Across all the records below, how many lines contain "purple"? Respond with only the number.

*** Block opens ***

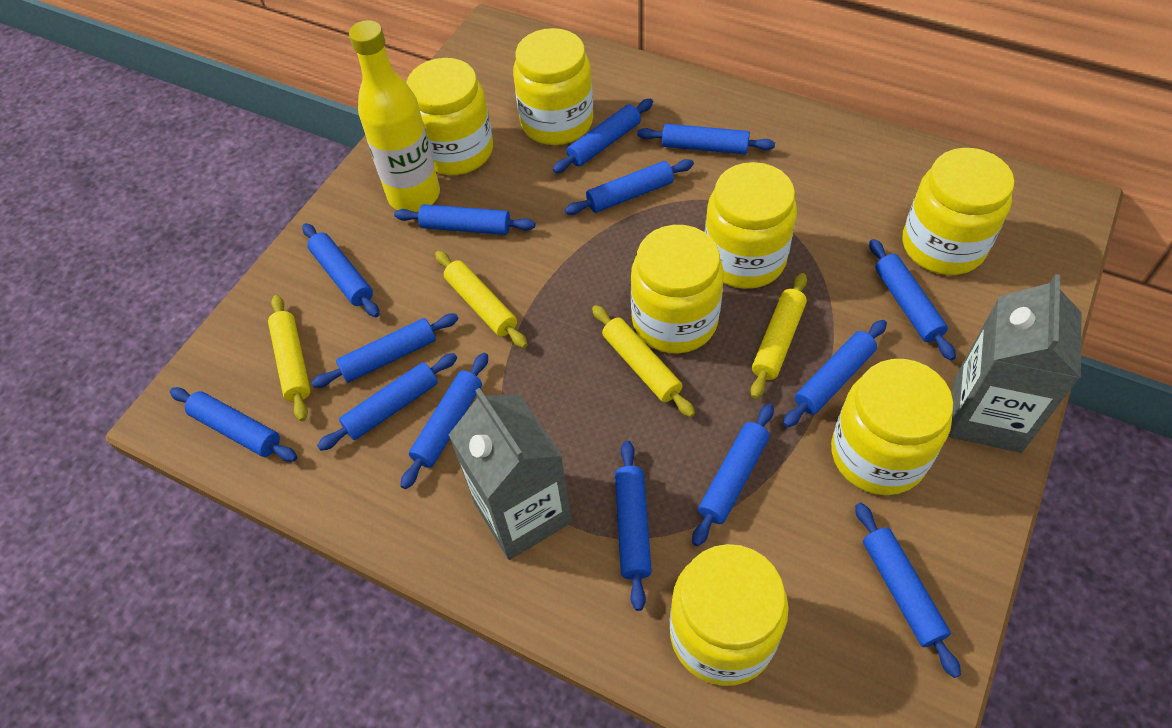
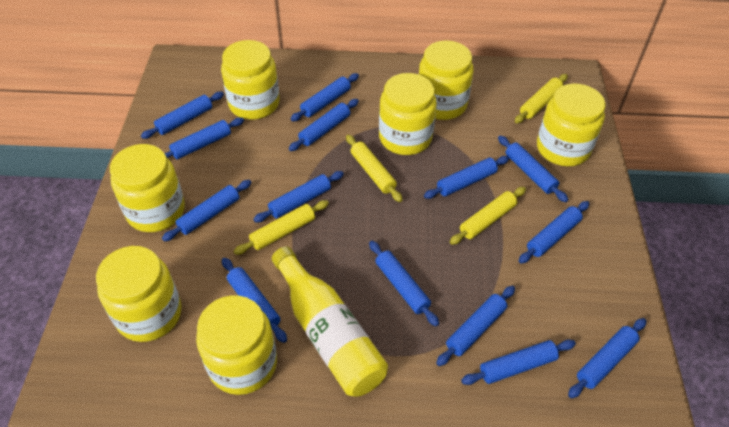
grey carton: 2 -> 0

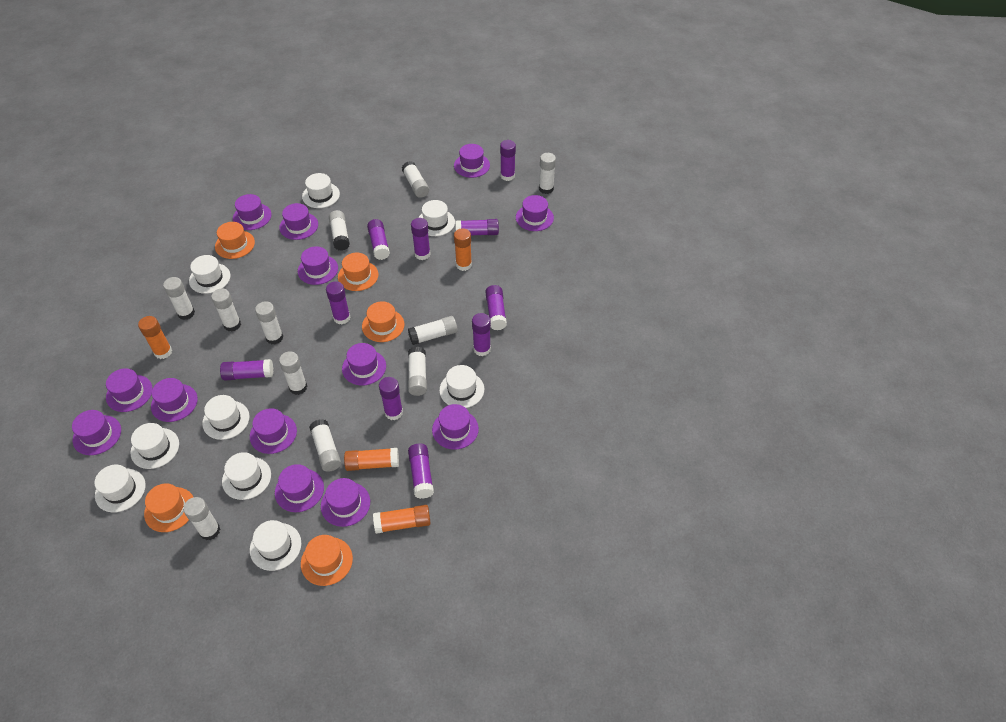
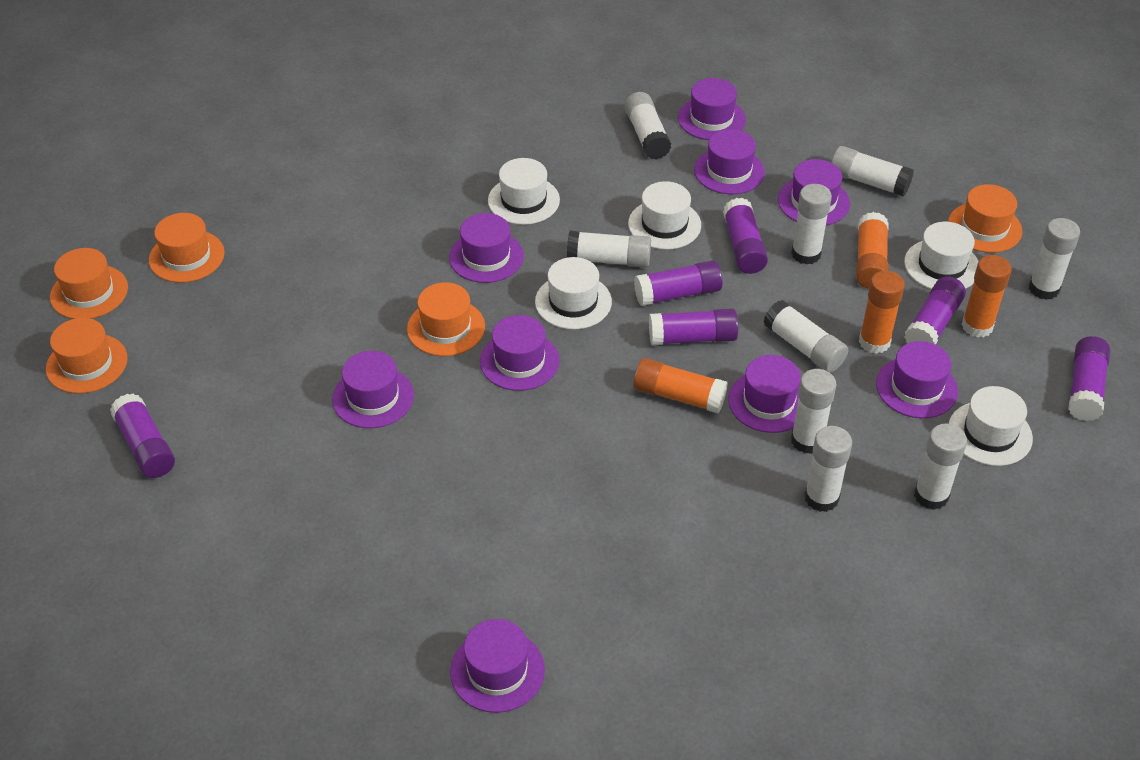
purple glue stick: 10 -> 6
purple hat: 13 -> 9
white glue stick: 11 -> 9
white hat: 9 -> 5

*** Block closes ***

▶ **WRITTEN RESPONSE**
2